Task requirements
Under this line is a listing; return exactly the lines starting at the one with "white brick C2" and running down to the one with "black brick F6:F8 level 1 -> none", and leave out its pictures.

Data shown
►

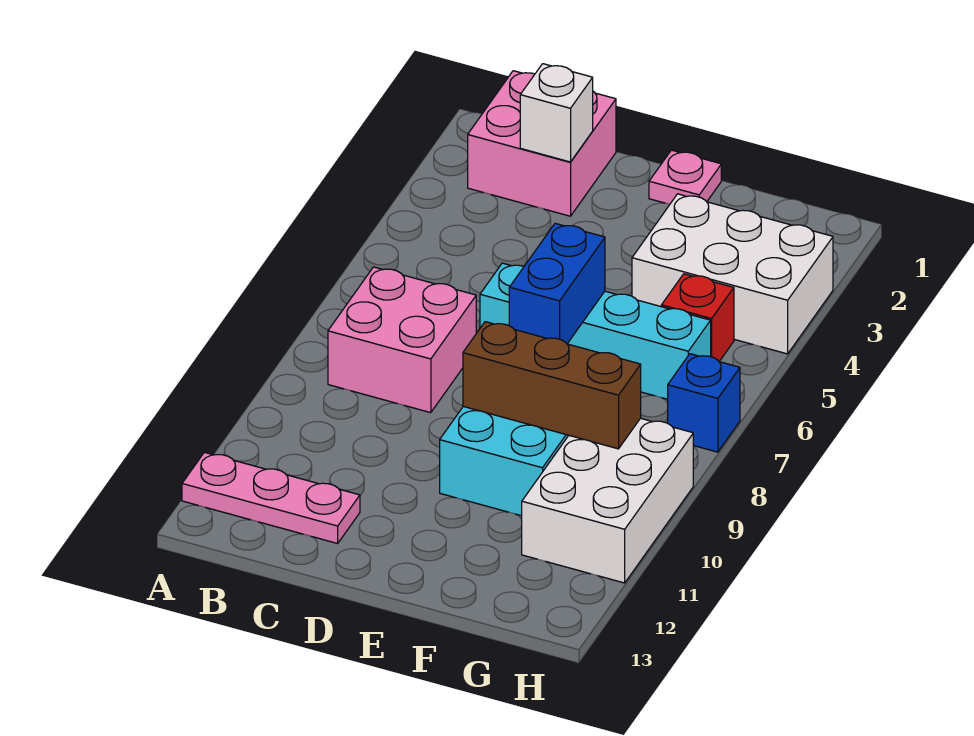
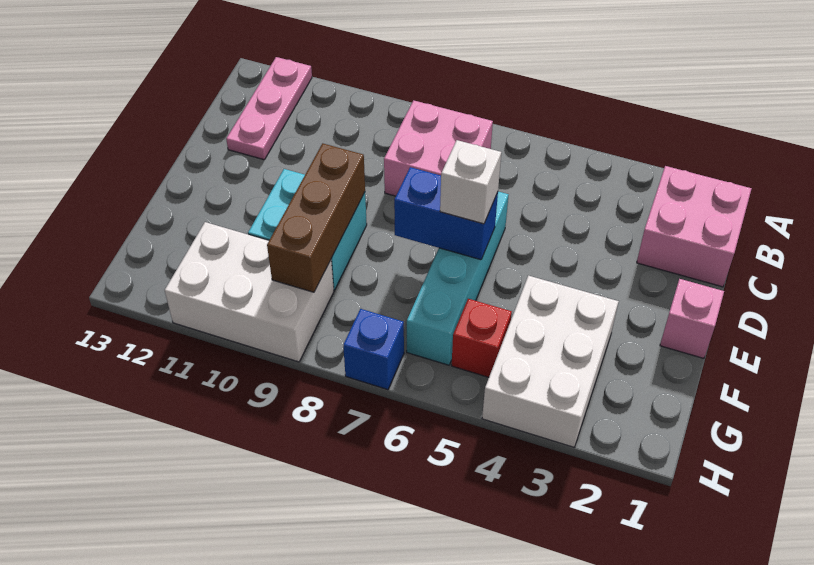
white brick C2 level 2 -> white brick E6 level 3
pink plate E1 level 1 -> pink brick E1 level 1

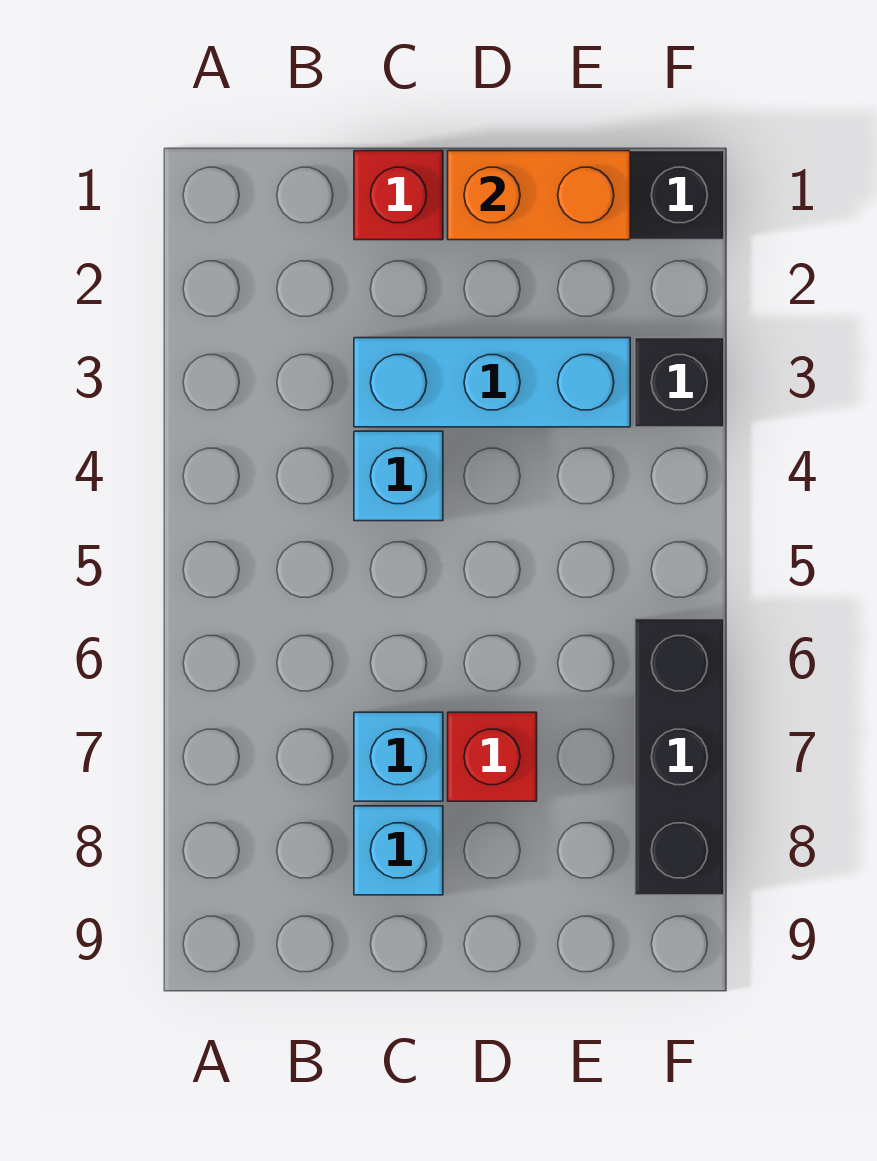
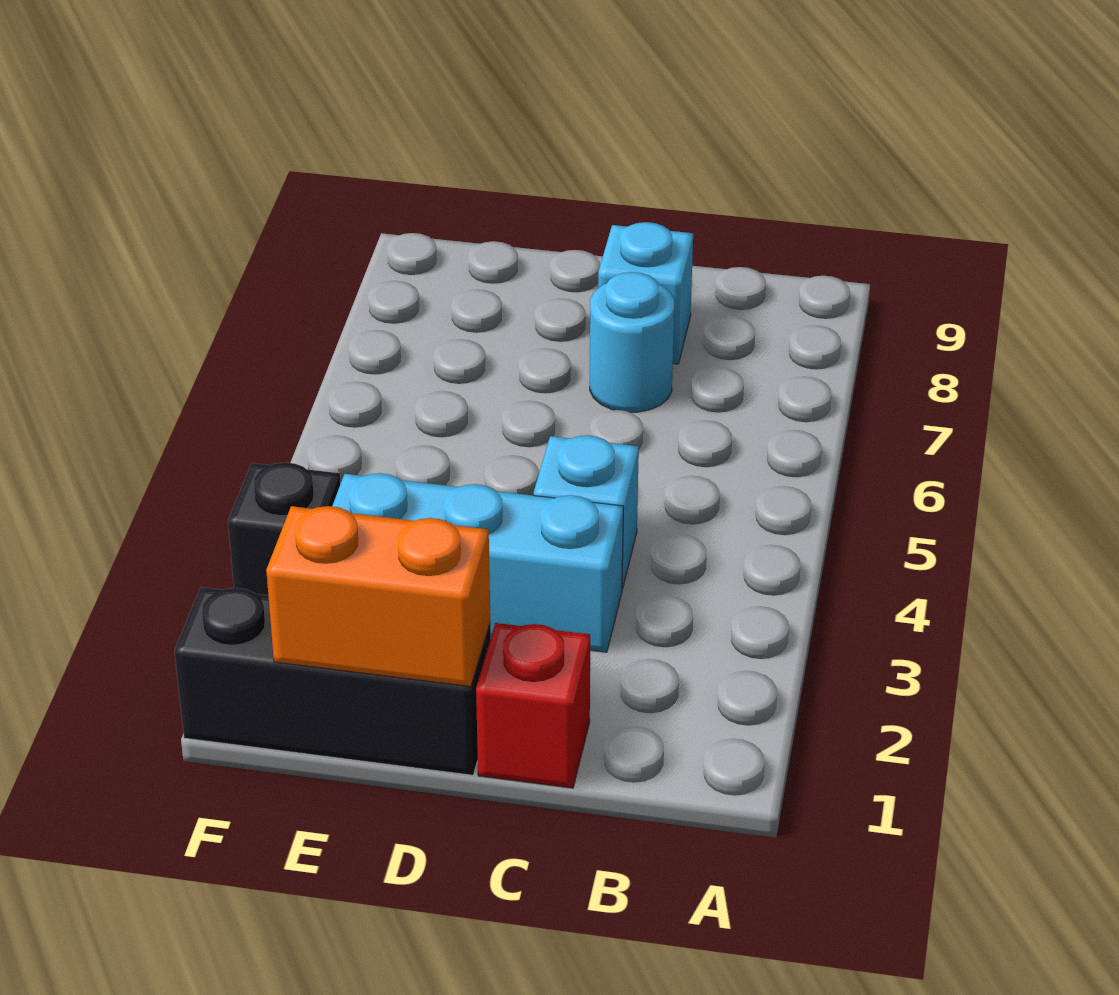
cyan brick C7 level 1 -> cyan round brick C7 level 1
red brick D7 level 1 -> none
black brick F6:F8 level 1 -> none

◄
►

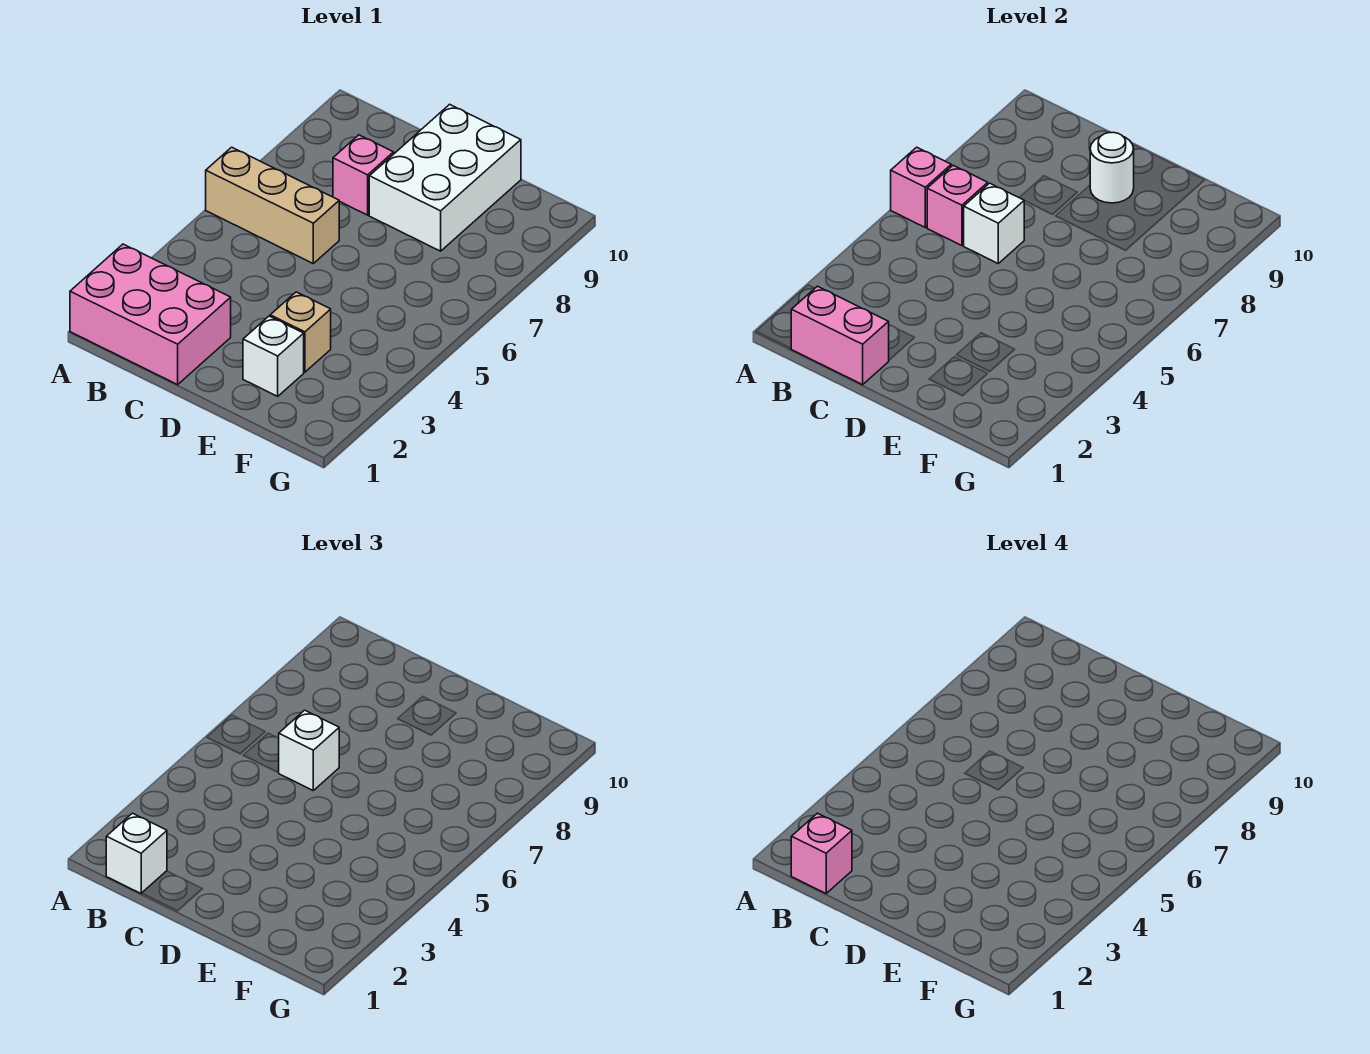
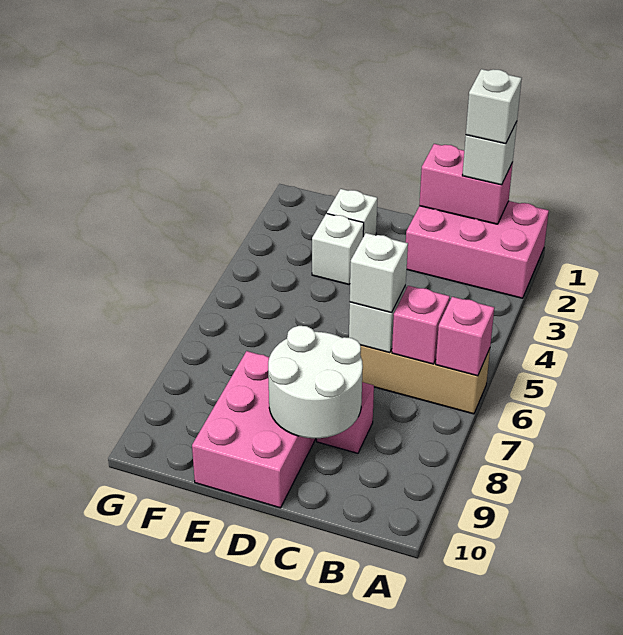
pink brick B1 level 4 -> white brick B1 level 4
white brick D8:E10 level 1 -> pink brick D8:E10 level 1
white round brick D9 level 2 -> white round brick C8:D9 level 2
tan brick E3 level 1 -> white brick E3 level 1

◄

Exercise answer
white brick C2 level 2 -> white brick E6 level 3
pink plate E1 level 1 -> pink brick E1 level 1

cyan brick C7 level 1 -> cyan round brick C7 level 1
red brick D7 level 1 -> none
black brick F6:F8 level 1 -> none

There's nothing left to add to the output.